(Collected data entries)
'''

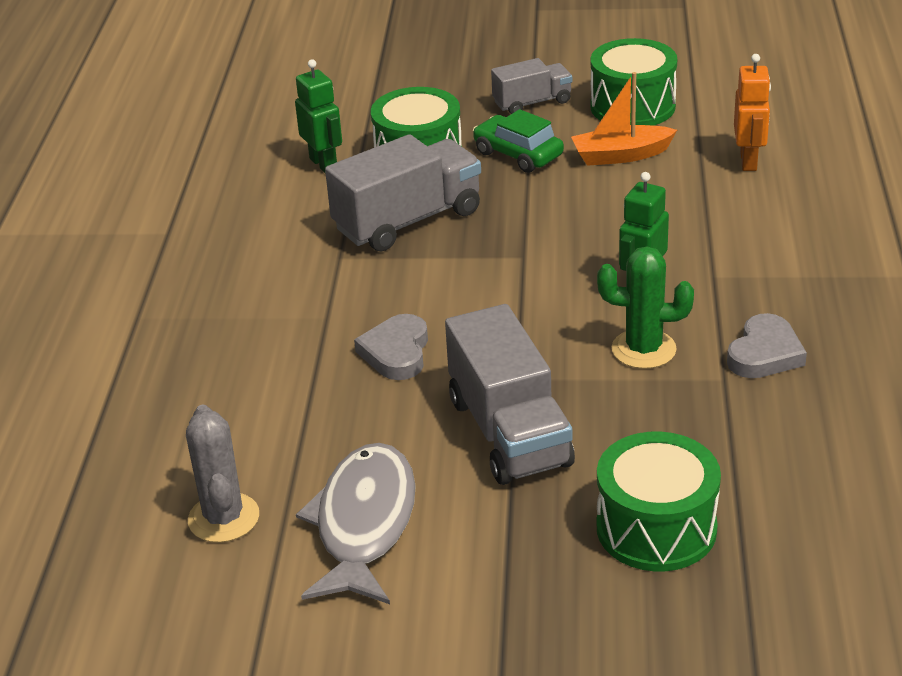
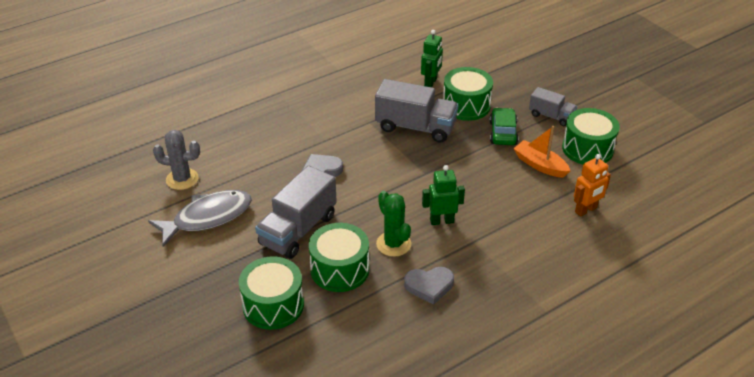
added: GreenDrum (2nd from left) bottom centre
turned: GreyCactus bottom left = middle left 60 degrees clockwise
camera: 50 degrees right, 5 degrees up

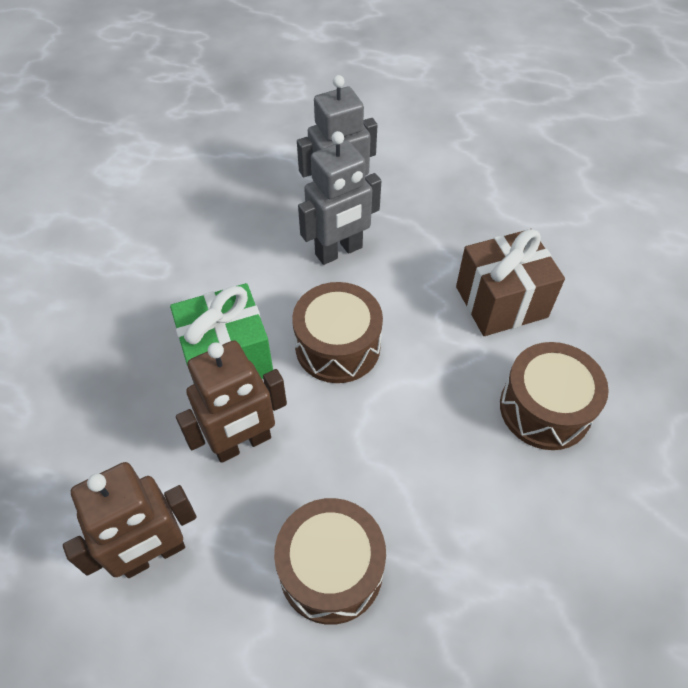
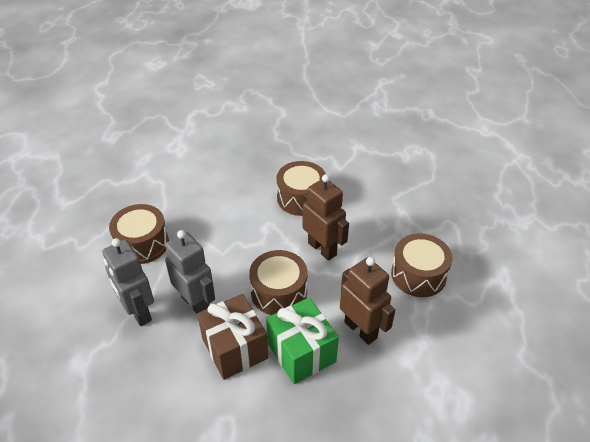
added: BrownDrum (1st from left) middle left
moved: BrownRobot (1st from left) bottom left to centre; BrownGift middle right to bottom centre
camera: 100 degrees left, 10 degrees down

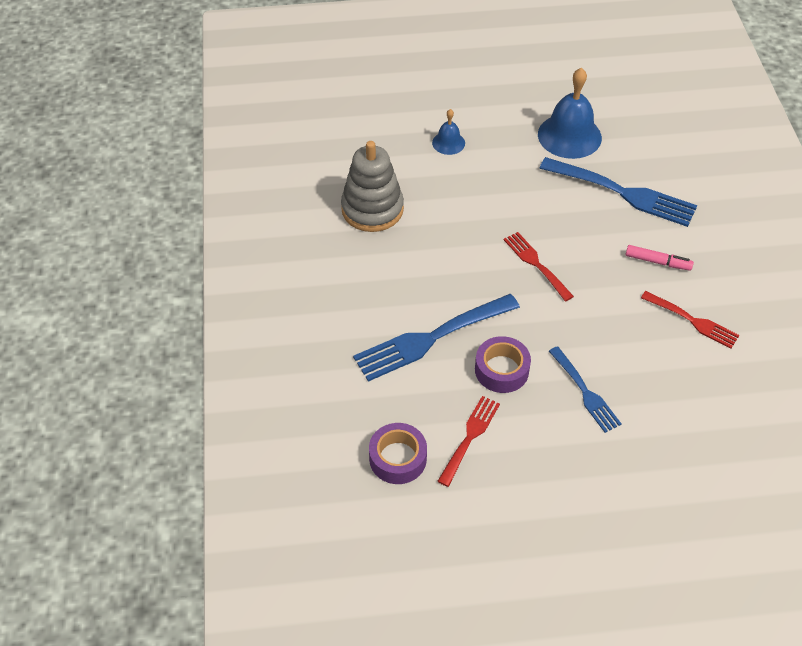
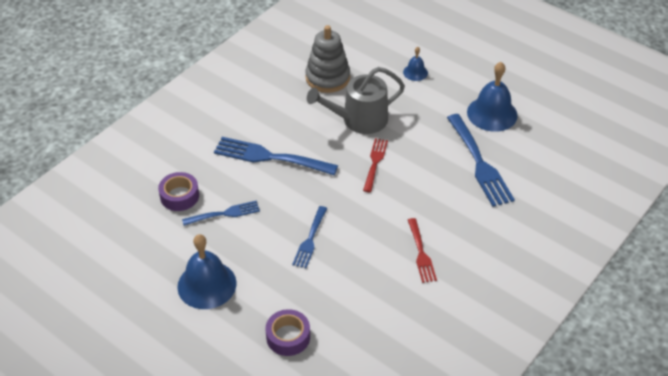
removed: PinkMarker middle right
added: BlueBell (1st from left) bottom left; GreyWateringCan top centre
moved: PurpleTape (2nd from left) centre to bottom centre
recoloured: RedFork (1st from left) bottom centre to BlueFork (1st from left) middle left
camera: 45 degrees right, 5 degrees down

'''

WHAT IS EXPECTED: All lines above are to be restated word for word, with pictures excluded.

OUTPUT FOR THIS TASK:
added: GreenDrum (2nd from left) bottom centre
turned: GreyCactus bottom left = middle left 60 degrees clockwise
camera: 50 degrees right, 5 degrees up

added: BrownDrum (1st from left) middle left
moved: BrownRobot (1st from left) bottom left to centre; BrownGift middle right to bottom centre
camera: 100 degrees left, 10 degrees down

removed: PinkMarker middle right
added: BlueBell (1st from left) bottom left; GreyWateringCan top centre
moved: PurpleTape (2nd from left) centre to bottom centre
recoloured: RedFork (1st from left) bottom centre to BlueFork (1st from left) middle left
camera: 45 degrees right, 5 degrees down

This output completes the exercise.